• **Job item**:
Each entry must come back word for word; drop the images as you go.

Object count comparisons
◆ ◆ ◆ ◆

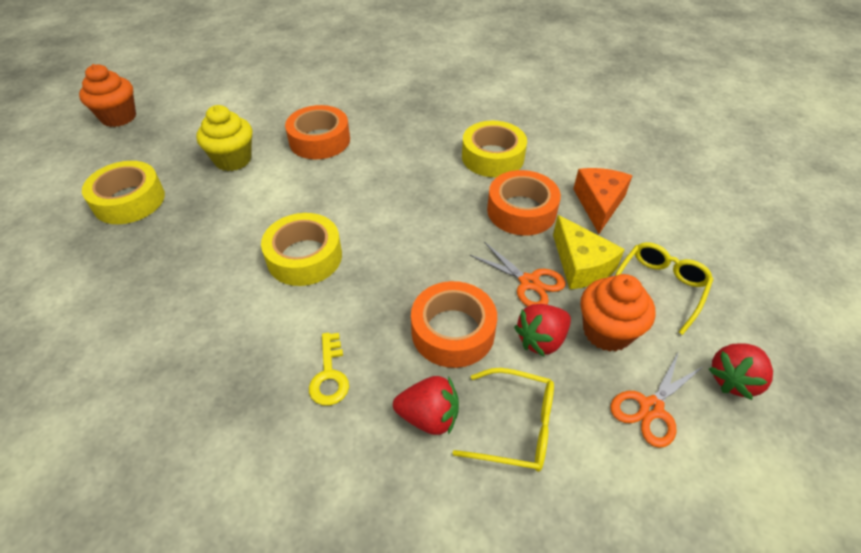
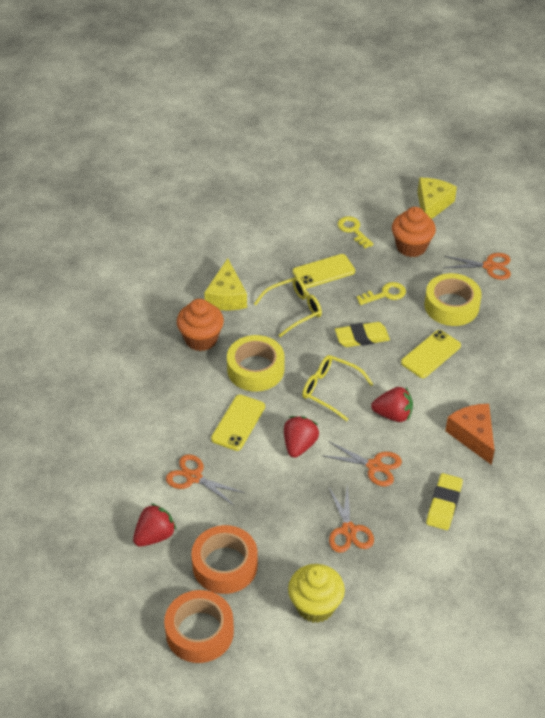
orange scissors: 2 -> 4
orange tape: 3 -> 2
yellow cheese: 1 -> 2
yellow eraser: 0 -> 2
yellow key: 1 -> 2
yellow phone: 0 -> 3
yellow tape: 3 -> 2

◆ ◆ ◆ ◆

• **Problem solution**:
orange scissors: 2 -> 4
orange tape: 3 -> 2
yellow cheese: 1 -> 2
yellow eraser: 0 -> 2
yellow key: 1 -> 2
yellow phone: 0 -> 3
yellow tape: 3 -> 2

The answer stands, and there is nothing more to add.